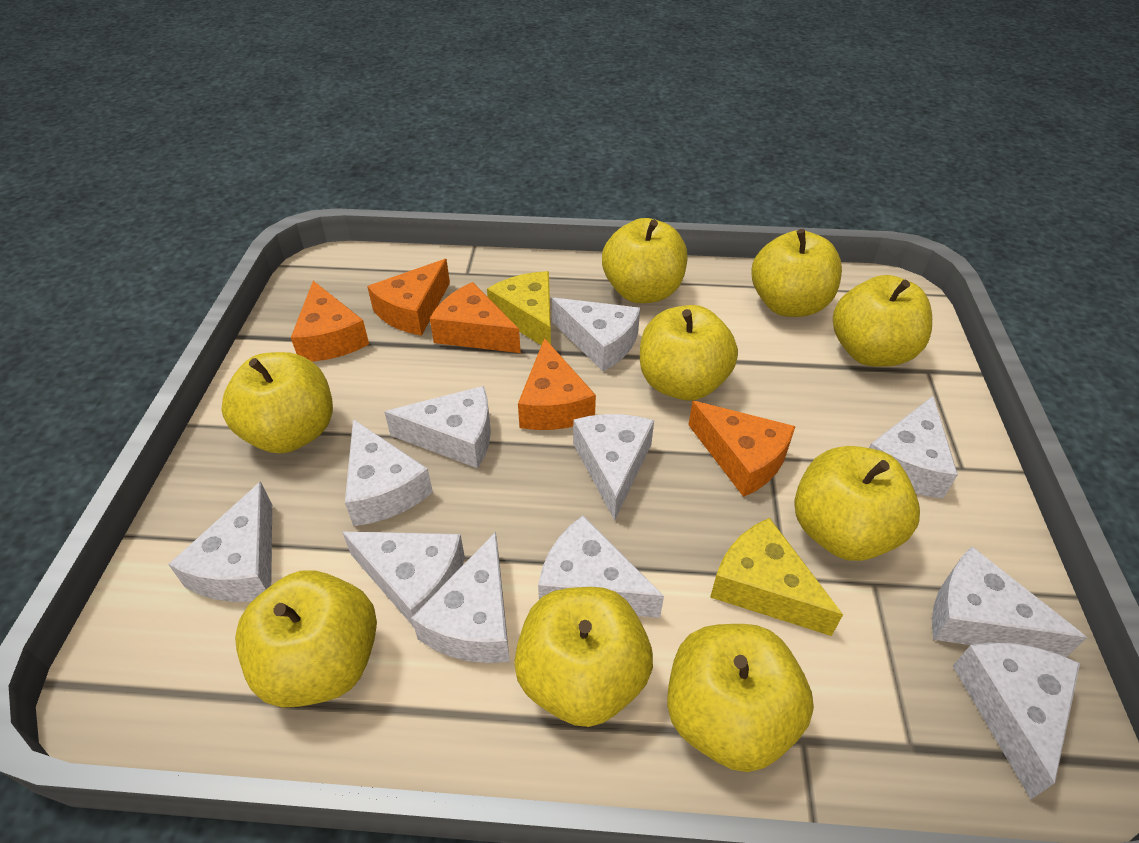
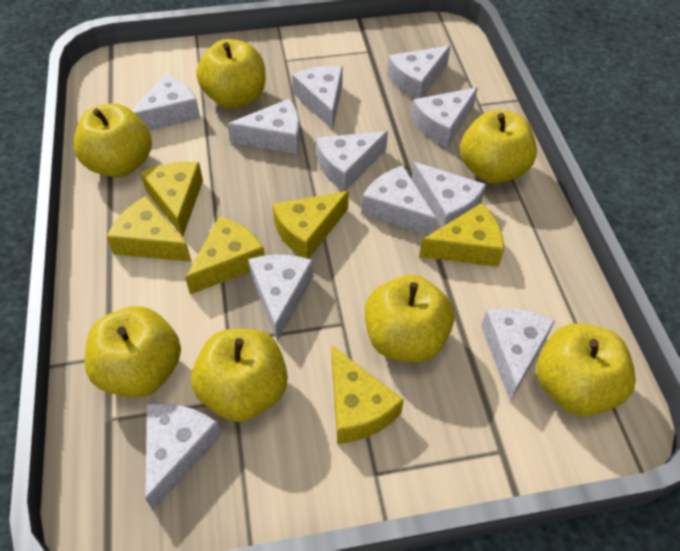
orange cheese: 5 -> 0
yellow apple: 9 -> 7
yellow cheese: 2 -> 6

◆ **REQUIRED WORK**
Word for word, print all of the data; skip the pictures.

◆ **FINAL ANSWER**
orange cheese: 5 -> 0
yellow apple: 9 -> 7
yellow cheese: 2 -> 6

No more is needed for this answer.